Start of Data to process

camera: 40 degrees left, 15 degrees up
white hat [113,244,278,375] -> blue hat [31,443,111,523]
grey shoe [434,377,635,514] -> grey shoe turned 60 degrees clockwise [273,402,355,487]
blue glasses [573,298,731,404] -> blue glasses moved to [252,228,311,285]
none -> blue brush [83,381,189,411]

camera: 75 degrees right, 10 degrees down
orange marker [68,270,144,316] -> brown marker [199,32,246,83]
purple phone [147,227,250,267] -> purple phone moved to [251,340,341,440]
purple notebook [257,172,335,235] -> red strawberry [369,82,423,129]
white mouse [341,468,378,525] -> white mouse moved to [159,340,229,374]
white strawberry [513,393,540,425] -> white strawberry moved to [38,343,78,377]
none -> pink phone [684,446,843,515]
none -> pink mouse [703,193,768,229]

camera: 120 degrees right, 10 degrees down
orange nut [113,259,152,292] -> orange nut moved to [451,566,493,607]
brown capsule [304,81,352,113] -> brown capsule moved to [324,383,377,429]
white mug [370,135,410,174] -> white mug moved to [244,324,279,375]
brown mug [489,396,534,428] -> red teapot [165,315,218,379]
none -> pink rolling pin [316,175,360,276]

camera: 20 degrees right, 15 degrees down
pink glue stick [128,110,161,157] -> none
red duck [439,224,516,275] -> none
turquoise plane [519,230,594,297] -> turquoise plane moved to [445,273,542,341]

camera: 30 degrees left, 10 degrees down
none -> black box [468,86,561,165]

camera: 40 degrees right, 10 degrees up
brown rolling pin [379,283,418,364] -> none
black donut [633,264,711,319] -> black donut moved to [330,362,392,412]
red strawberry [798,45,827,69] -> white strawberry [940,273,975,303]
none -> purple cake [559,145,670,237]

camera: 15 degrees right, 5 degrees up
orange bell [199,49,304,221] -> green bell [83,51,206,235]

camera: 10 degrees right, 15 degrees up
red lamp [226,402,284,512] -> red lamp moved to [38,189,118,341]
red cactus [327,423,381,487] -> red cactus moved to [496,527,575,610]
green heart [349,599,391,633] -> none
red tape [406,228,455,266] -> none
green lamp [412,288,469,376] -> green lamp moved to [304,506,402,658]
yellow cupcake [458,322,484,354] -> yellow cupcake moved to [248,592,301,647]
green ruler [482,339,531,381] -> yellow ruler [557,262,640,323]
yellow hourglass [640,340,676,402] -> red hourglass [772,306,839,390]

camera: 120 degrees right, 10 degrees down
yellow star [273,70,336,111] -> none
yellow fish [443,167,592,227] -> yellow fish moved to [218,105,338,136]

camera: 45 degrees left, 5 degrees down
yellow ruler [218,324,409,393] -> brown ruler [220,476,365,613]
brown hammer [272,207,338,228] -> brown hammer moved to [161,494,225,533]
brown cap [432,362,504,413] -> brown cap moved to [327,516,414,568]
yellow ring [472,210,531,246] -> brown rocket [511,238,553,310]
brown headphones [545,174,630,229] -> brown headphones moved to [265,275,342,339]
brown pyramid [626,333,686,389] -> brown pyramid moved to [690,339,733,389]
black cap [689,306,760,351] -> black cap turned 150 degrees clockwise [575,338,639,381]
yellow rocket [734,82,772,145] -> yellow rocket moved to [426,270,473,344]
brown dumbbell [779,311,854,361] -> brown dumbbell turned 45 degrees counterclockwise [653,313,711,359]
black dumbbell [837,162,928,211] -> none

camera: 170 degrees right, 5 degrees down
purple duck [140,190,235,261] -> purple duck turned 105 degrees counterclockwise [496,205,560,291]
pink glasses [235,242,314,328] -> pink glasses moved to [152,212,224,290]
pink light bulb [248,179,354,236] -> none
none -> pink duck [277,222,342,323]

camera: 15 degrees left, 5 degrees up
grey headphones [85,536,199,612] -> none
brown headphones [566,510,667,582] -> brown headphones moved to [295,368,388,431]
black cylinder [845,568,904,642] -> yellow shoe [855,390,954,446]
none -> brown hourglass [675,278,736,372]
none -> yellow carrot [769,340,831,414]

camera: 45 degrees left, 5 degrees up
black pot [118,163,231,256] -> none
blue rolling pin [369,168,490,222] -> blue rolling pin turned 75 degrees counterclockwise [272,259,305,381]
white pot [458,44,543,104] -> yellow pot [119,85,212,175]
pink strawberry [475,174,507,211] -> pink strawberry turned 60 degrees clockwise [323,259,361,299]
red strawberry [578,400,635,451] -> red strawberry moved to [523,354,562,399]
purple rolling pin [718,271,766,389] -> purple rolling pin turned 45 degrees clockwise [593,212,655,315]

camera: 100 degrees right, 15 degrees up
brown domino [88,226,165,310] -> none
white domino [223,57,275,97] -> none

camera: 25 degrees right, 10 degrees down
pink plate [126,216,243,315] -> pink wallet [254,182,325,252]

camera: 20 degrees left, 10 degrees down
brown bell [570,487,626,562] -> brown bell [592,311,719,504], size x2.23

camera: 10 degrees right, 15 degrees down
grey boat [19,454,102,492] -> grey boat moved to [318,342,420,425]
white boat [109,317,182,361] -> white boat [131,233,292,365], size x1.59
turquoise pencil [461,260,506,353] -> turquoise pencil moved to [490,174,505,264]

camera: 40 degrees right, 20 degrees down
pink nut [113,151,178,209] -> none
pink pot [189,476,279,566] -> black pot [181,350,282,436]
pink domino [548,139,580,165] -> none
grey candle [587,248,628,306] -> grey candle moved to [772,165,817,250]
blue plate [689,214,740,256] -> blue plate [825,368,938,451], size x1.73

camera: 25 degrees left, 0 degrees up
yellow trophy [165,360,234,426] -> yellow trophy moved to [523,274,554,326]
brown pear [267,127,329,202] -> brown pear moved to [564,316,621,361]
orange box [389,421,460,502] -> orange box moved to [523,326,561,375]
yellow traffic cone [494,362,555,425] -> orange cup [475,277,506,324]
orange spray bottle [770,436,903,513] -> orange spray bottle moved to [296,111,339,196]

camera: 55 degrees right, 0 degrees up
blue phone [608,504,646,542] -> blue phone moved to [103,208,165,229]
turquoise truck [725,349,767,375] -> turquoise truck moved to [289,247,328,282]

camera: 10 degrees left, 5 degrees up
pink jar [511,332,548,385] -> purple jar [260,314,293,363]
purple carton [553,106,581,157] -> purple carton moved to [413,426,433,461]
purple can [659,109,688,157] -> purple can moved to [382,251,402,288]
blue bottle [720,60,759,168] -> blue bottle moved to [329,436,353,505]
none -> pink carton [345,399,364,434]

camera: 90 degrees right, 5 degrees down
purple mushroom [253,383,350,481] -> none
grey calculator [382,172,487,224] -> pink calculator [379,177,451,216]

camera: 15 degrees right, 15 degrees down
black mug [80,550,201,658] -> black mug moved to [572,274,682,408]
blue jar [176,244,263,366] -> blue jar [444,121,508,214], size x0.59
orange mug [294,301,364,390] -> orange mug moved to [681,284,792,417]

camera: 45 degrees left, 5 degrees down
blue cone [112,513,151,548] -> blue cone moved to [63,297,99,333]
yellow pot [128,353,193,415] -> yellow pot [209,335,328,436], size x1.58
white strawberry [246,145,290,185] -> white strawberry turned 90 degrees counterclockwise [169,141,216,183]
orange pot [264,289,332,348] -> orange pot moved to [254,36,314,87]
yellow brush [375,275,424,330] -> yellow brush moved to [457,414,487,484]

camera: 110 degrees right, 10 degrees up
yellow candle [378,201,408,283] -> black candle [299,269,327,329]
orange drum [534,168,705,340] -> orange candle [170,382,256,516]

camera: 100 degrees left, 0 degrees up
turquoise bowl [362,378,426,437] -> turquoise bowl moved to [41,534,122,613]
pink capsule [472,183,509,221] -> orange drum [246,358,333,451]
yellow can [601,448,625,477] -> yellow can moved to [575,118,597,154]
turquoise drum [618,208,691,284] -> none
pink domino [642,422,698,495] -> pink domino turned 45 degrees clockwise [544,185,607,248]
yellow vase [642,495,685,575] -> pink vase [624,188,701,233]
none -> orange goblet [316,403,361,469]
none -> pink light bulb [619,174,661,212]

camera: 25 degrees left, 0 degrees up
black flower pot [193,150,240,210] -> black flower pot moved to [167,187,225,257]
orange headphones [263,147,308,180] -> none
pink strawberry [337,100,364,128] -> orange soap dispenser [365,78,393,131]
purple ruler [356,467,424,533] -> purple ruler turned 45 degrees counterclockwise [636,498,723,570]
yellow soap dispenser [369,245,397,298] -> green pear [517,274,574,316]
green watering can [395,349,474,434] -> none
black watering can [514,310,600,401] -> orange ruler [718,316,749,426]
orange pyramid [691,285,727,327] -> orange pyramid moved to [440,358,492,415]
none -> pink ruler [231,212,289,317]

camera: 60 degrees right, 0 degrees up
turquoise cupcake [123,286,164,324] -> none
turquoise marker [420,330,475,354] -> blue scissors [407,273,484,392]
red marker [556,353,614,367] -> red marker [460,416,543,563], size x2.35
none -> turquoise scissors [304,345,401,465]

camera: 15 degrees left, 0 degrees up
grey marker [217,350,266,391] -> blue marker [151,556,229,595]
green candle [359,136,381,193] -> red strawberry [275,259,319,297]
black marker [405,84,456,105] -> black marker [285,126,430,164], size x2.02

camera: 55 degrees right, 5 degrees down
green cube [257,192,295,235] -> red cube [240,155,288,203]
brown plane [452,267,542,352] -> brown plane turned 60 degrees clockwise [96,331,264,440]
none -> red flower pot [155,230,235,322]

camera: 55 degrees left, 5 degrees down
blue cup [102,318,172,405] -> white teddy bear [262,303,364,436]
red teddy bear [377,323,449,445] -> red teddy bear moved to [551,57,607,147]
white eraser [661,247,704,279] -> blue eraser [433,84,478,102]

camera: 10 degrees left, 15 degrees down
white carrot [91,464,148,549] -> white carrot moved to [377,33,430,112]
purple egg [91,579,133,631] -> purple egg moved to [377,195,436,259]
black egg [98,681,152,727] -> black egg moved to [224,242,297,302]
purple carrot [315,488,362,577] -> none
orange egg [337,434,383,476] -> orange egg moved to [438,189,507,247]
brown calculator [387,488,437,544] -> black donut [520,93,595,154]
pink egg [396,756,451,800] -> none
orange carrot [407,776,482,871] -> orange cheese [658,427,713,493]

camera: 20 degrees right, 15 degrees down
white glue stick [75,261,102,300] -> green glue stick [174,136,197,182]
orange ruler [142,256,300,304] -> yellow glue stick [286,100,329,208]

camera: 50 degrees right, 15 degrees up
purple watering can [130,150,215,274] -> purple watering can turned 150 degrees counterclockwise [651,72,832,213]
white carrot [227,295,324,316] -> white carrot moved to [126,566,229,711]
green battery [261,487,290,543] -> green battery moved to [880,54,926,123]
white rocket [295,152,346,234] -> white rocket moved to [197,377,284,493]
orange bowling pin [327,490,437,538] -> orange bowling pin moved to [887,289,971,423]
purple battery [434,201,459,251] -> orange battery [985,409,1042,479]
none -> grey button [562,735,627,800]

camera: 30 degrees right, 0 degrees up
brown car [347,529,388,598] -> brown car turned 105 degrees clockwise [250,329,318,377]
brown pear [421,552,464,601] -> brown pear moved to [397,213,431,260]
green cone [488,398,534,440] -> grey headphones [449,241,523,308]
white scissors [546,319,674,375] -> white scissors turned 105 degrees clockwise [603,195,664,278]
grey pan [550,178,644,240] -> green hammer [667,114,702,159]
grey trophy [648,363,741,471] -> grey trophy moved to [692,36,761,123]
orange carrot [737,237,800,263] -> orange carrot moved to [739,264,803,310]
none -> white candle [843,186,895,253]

End of Data to process

Exercise brief: Only those lines of the entries above that run from the line containing "purple duck [140,190,235,261]" to the line containing "grey candle [587,248,628,306]", both included, should be transcribed exactly.

Written answer:
purple duck [140,190,235,261] -> purple duck turned 105 degrees counterclockwise [496,205,560,291]
pink glasses [235,242,314,328] -> pink glasses moved to [152,212,224,290]
pink light bulb [248,179,354,236] -> none
none -> pink duck [277,222,342,323]

camera: 15 degrees left, 5 degrees up
grey headphones [85,536,199,612] -> none
brown headphones [566,510,667,582] -> brown headphones moved to [295,368,388,431]
black cylinder [845,568,904,642] -> yellow shoe [855,390,954,446]
none -> brown hourglass [675,278,736,372]
none -> yellow carrot [769,340,831,414]

camera: 45 degrees left, 5 degrees up
black pot [118,163,231,256] -> none
blue rolling pin [369,168,490,222] -> blue rolling pin turned 75 degrees counterclockwise [272,259,305,381]
white pot [458,44,543,104] -> yellow pot [119,85,212,175]
pink strawberry [475,174,507,211] -> pink strawberry turned 60 degrees clockwise [323,259,361,299]
red strawberry [578,400,635,451] -> red strawberry moved to [523,354,562,399]
purple rolling pin [718,271,766,389] -> purple rolling pin turned 45 degrees clockwise [593,212,655,315]

camera: 100 degrees right, 15 degrees up
brown domino [88,226,165,310] -> none
white domino [223,57,275,97] -> none

camera: 25 degrees right, 10 degrees down
pink plate [126,216,243,315] -> pink wallet [254,182,325,252]

camera: 20 degrees left, 10 degrees down
brown bell [570,487,626,562] -> brown bell [592,311,719,504], size x2.23

camera: 10 degrees right, 15 degrees down
grey boat [19,454,102,492] -> grey boat moved to [318,342,420,425]
white boat [109,317,182,361] -> white boat [131,233,292,365], size x1.59
turquoise pencil [461,260,506,353] -> turquoise pencil moved to [490,174,505,264]

camera: 40 degrees right, 20 degrees down
pink nut [113,151,178,209] -> none
pink pot [189,476,279,566] -> black pot [181,350,282,436]
pink domino [548,139,580,165] -> none
grey candle [587,248,628,306] -> grey candle moved to [772,165,817,250]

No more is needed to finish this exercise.